╭─ Data shown

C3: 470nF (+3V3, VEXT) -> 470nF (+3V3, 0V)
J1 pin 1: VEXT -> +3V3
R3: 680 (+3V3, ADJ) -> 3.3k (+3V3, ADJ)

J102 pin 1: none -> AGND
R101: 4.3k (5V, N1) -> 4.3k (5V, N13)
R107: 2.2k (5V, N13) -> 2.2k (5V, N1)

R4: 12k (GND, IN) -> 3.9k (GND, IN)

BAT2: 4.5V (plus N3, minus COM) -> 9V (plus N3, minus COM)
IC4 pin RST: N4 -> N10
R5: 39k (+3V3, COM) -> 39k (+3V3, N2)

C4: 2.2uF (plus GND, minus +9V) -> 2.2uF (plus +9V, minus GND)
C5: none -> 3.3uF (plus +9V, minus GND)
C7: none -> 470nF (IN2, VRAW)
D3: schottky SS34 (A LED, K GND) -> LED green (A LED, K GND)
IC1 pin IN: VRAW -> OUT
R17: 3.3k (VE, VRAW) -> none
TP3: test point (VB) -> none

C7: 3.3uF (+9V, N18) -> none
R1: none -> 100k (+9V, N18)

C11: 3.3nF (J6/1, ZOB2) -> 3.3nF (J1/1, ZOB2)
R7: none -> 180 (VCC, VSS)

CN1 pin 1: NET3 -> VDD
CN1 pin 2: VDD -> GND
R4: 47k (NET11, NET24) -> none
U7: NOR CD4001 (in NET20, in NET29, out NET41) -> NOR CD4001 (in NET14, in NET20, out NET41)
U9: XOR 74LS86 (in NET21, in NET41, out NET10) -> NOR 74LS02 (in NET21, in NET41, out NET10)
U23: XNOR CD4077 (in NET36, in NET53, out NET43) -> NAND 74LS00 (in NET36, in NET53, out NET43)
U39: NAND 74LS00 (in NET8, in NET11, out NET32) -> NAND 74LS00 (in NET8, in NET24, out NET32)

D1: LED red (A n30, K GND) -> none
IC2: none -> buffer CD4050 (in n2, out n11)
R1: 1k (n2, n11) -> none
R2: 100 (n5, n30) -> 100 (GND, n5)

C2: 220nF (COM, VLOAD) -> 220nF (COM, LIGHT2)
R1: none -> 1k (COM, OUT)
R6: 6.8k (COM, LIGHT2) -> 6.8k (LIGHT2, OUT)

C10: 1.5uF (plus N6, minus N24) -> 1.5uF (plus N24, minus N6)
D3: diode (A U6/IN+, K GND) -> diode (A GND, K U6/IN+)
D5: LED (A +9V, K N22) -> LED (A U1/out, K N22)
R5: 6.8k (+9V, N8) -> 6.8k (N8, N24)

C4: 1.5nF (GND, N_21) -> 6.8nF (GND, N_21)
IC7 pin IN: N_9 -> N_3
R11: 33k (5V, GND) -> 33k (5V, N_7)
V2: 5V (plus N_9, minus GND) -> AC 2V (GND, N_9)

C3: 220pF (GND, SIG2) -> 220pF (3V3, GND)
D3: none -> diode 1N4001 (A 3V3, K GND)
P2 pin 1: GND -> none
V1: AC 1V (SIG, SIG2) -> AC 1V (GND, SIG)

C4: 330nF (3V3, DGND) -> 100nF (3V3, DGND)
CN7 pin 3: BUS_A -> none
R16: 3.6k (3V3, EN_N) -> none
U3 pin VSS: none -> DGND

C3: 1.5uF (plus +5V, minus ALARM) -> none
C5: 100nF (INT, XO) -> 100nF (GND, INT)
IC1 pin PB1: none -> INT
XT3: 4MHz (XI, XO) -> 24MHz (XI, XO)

╰─

* Task description *
Starting at the line above that holds "TP3: test point (VB) -> none" and ending at the line that holds "U7: NOR CD4001", transcribe each line exactly and include no other lines.

* Exercise response *
TP3: test point (VB) -> none

C7: 3.3uF (+9V, N18) -> none
R1: none -> 100k (+9V, N18)

C11: 3.3nF (J6/1, ZOB2) -> 3.3nF (J1/1, ZOB2)
R7: none -> 180 (VCC, VSS)

CN1 pin 1: NET3 -> VDD
CN1 pin 2: VDD -> GND
R4: 47k (NET11, NET24) -> none
U7: NOR CD4001 (in NET20, in NET29, out NET41) -> NOR CD4001 (in NET14, in NET20, out NET41)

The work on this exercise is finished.